Requirement :: Copy out the data exactly as it appears, without a single image.

Collected material ::
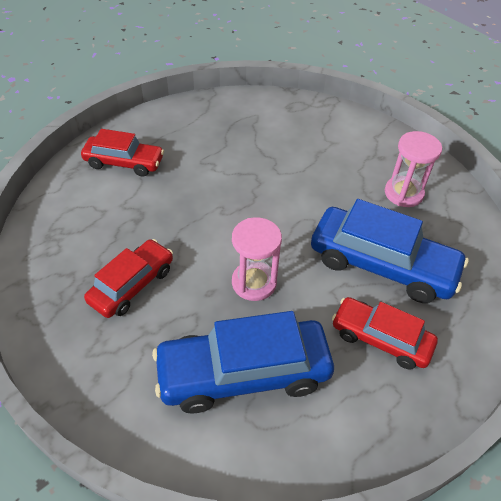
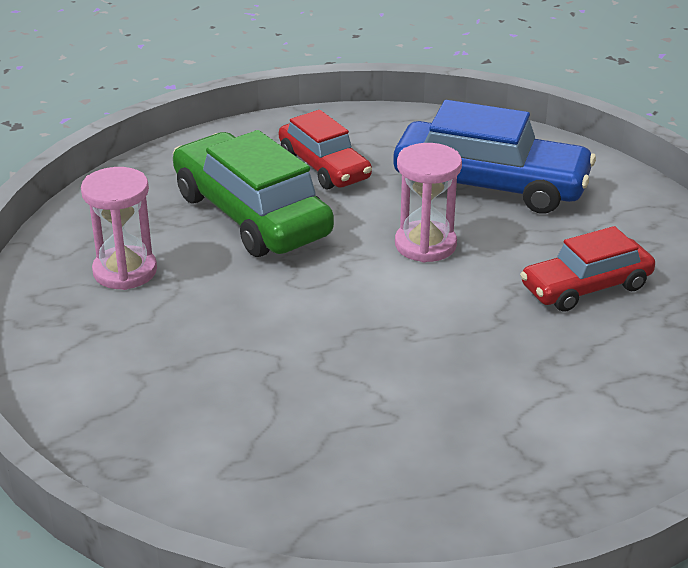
camera: 150 degrees left, 15 degrees down
(124, 162) = (538, 460): red car -> none
(382, 264) = (251, 215): blue car -> green car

Written answer ::
camera: 150 degrees left, 15 degrees down
(124, 162) = (538, 460): red car -> none
(382, 264) = (251, 215): blue car -> green car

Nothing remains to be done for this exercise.